* EXERCISE: Everything from the line that contains "grey cup: 11 -> 7" to the end of the listing below, both ends included, is to be transcribed word for word, and nothing else.
--- DATA BLOCK ---
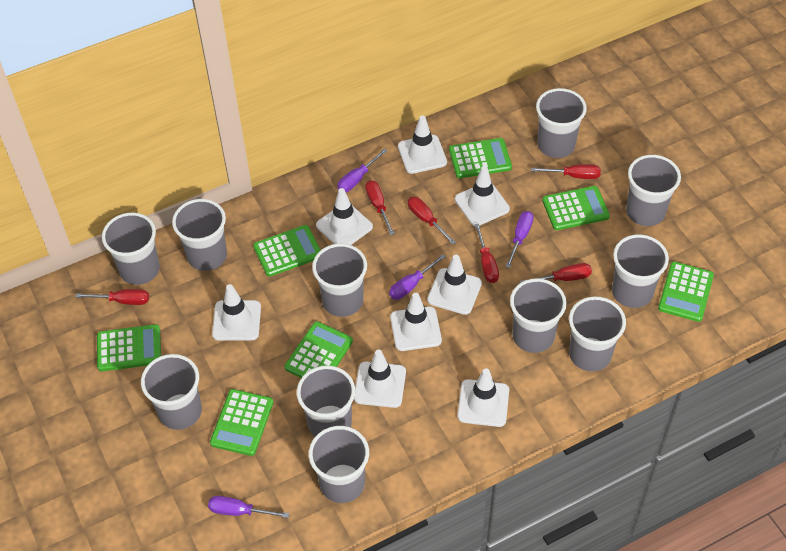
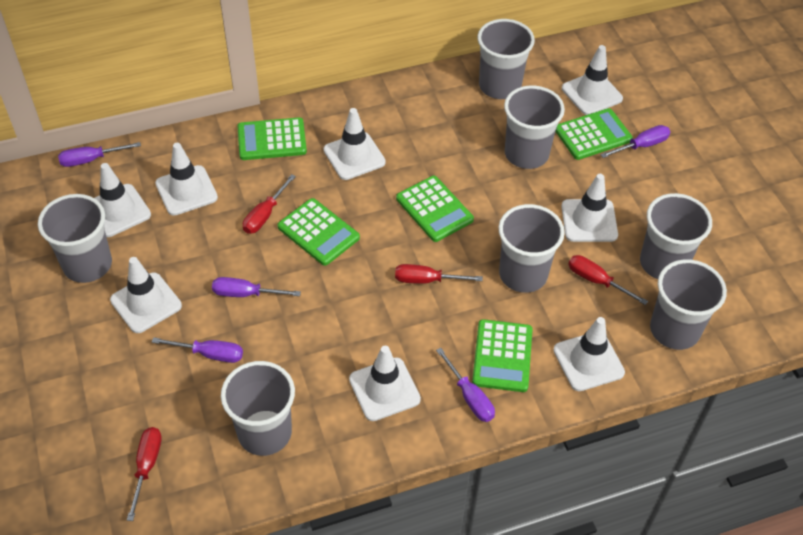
green calculator: 7 -> 5
grey cup: 11 -> 7
purple screwdriver: 4 -> 5
red screwdriver: 6 -> 4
---
* EXPECTED OUTPUT:
grey cup: 11 -> 7
purple screwdriver: 4 -> 5
red screwdriver: 6 -> 4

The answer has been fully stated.